ACTIVITY: Across the records below, how many lines contain the string "white"? Give the number by itself.

Spatial reasoning data:

================

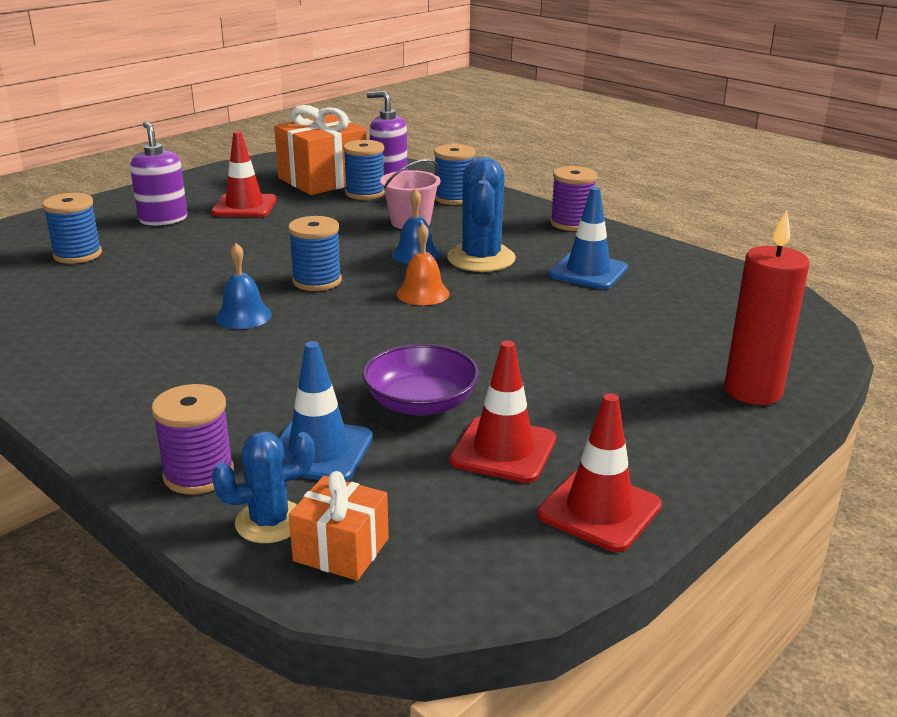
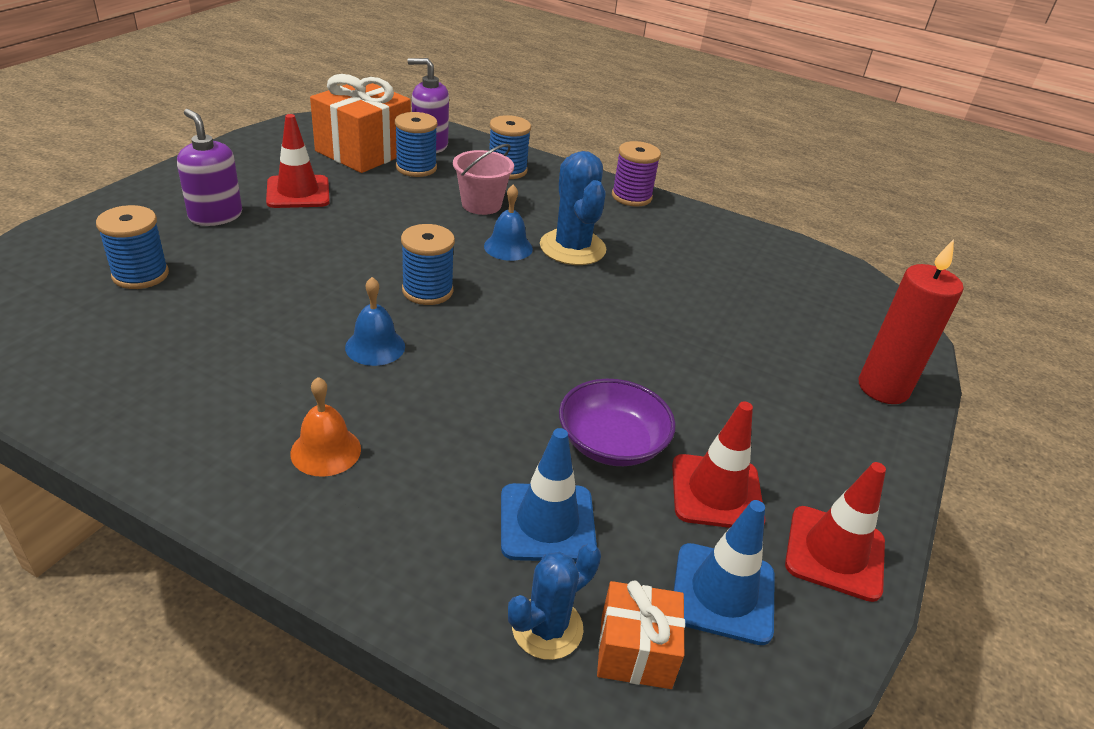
camera: 20 degrees left, 10 degrees up
(199, 474) = (440, 576): purple spool -> none
(423, 293) = (540, 298): orange bell -> orange bell (326, 451)
(588, 272) = (676, 257): blue traffic cone -> blue traffic cone (723, 593)

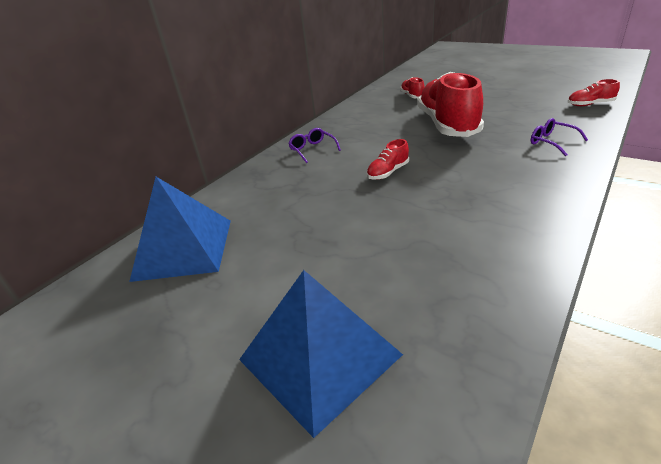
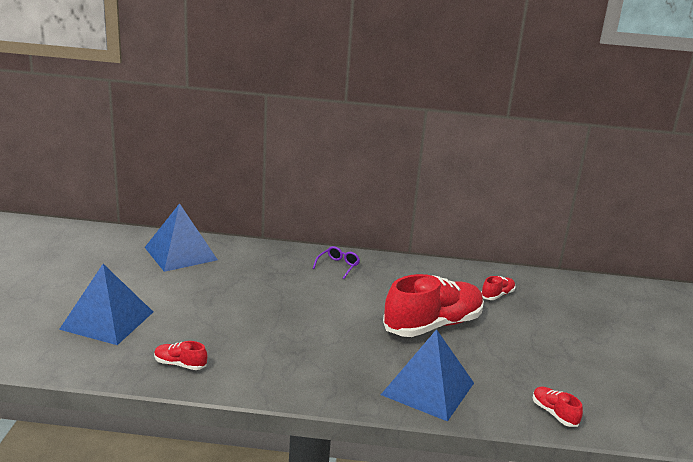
camera: 55 degrees right, 10 degrees down
(388, 172) = (317, 308): red shoe -> red shoe (180, 364)
(552, 142) = (428, 388): purple glasses -> blue pyramid

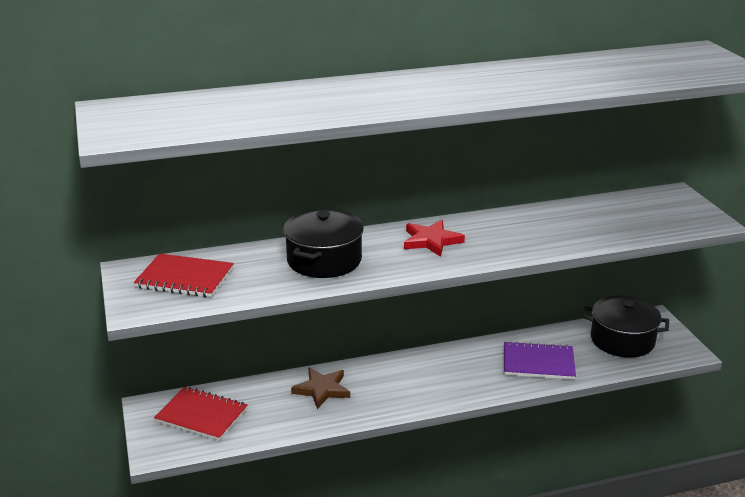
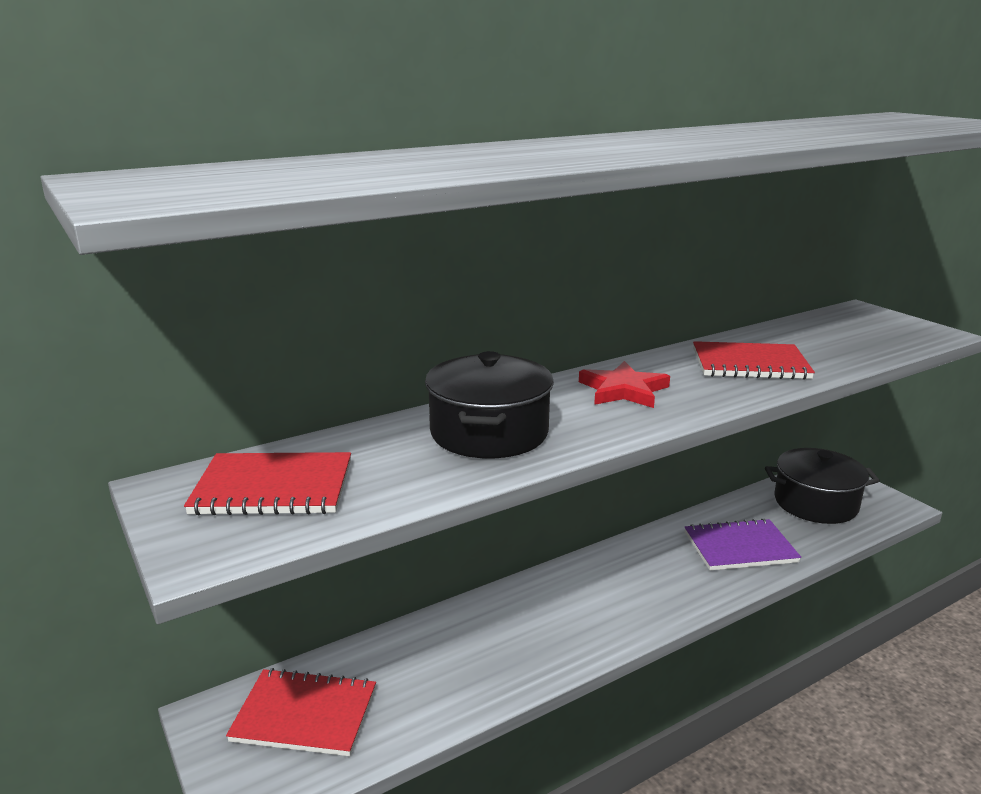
camera: 15 degrees left, 5 degrees down
(322, 389) = (476, 635): brown star -> none
(537, 231) = (750, 364): none -> red notebook

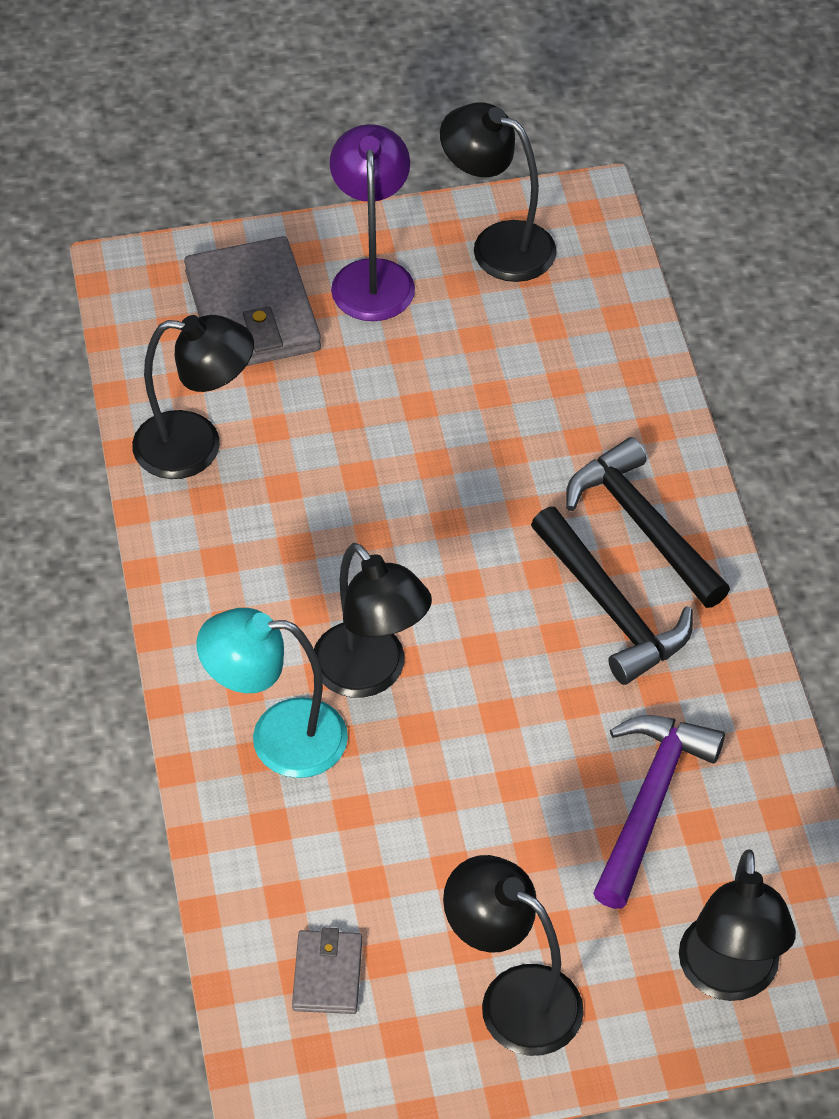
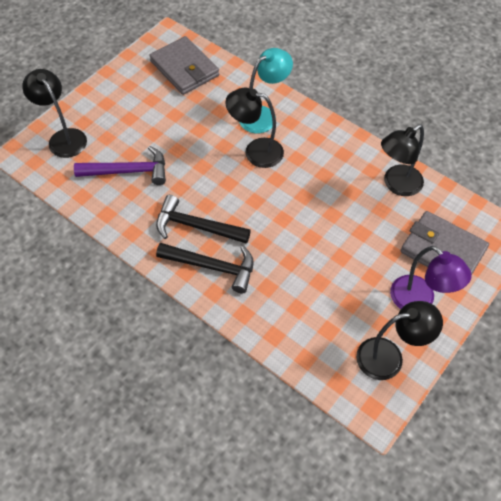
camera: 140 degrees right, 5 degrees up
(327, 975) = (184, 68): grey wallet -> grey wallet, size x2.00
(513, 998) = (126, 94): black lamp -> none
(650, 802) = (128, 171): purple hammer -> purple hammer turned 75 degrees counterclockwise

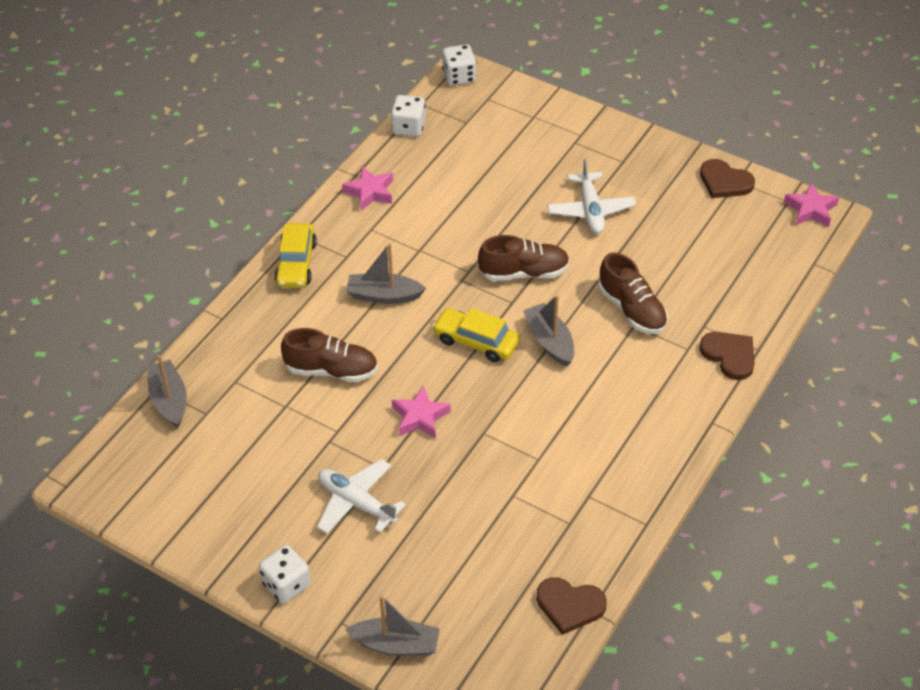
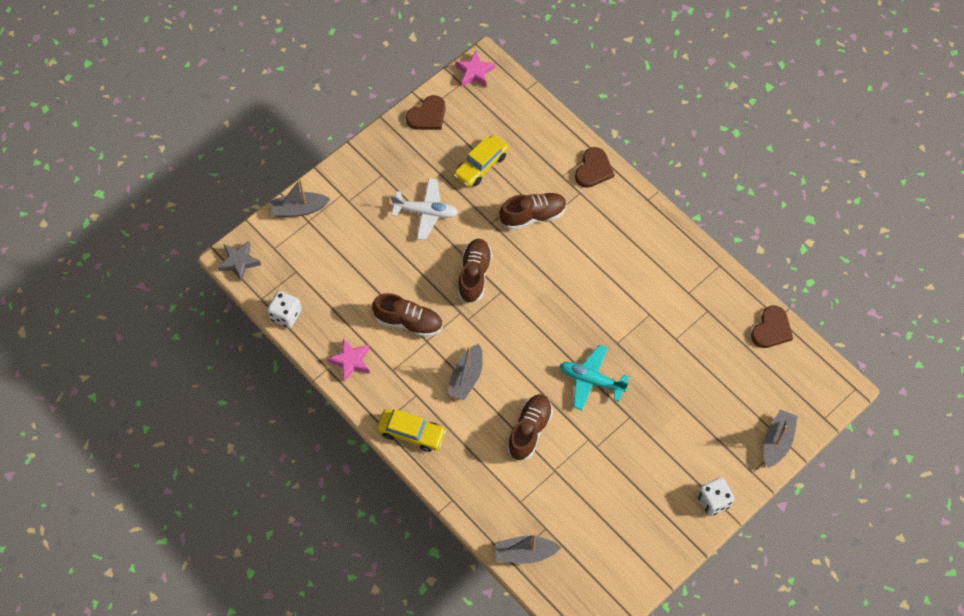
camera: 75 degrees left, 15 degrees up
(356, 502) = (656, 440): white plane -> none
(420, 417) = (591, 380): pink star -> turquoise plane
(438, 228) = (408, 322): none -> brown shoe
(459, 77) = (239, 262): white dice -> grey star
(476, 341) = (531, 325): yellow car -> yellow car (481, 165)
(549, 341) = (546, 277): grey boat -> grey boat (299, 209)
(729, 355) = (593, 169): brown heart -> brown heart turned 135 degrees clockwise

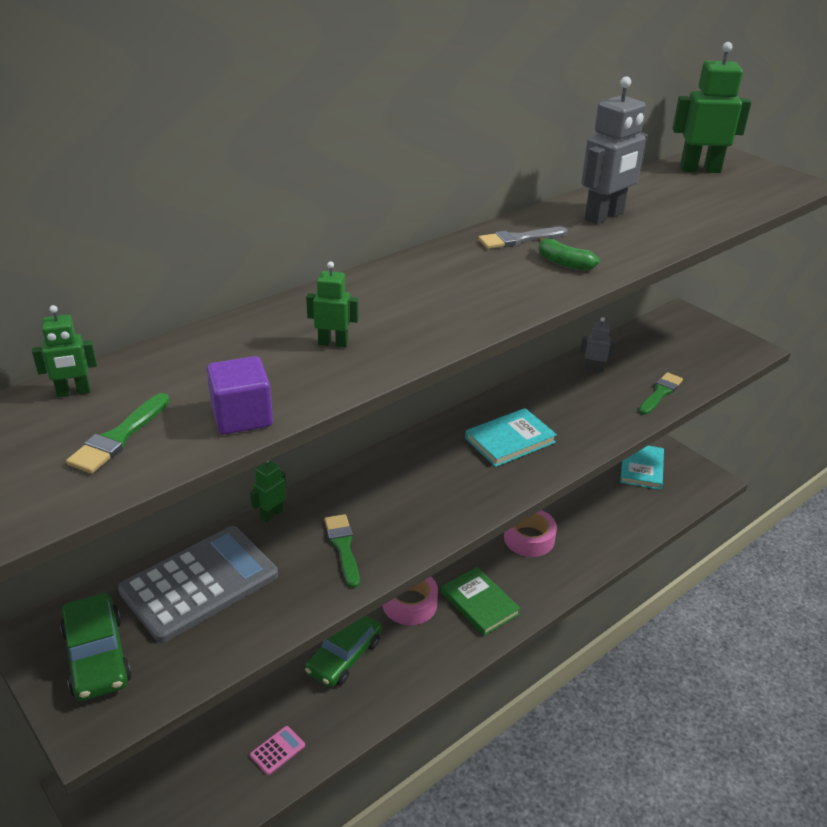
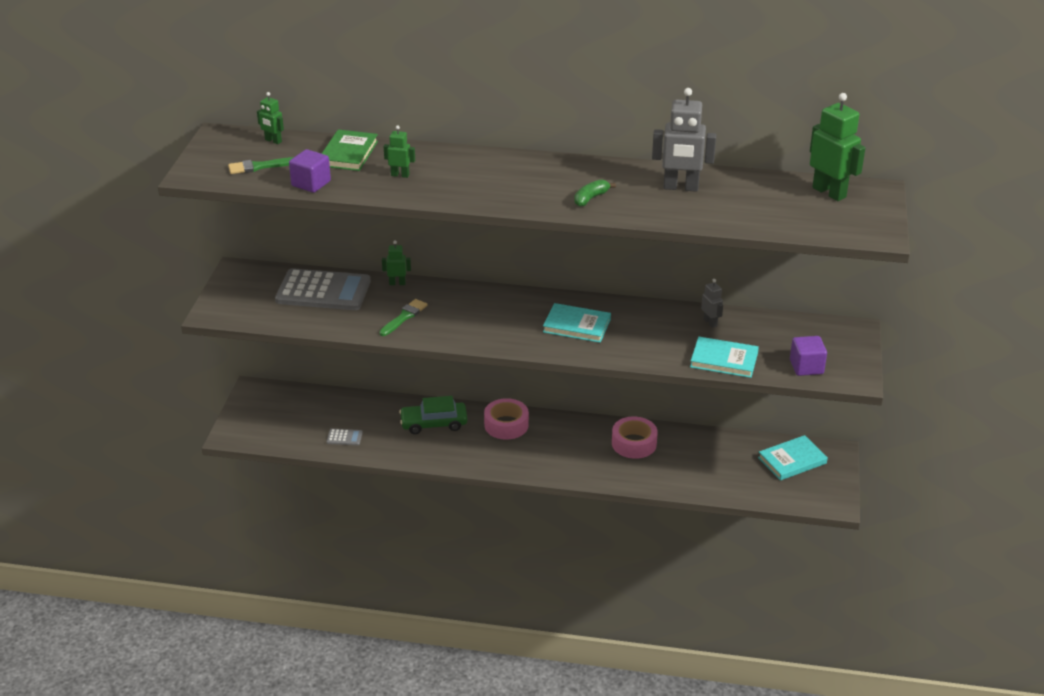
camera: 50 degrees right, 0 degrees up
(97, 656) = (248, 292): green car -> none
(277, 750) = (344, 437): pink calculator -> grey calculator
(333, 343) = (400, 175): green robot -> green robot turned 45 degrees counterclockwise
(479, 603) = (545, 452): green book -> green book (348, 153)
(519, 239) = (598, 174): grey brush -> none
(564, 263) = (591, 198): green banana -> green banana turned 45 degrees clockwise
(660, 393) = (724, 360): green brush -> turquoise book
(713, 361) = (806, 367): none -> purple cube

================

EXPECTED OUTPUT: 2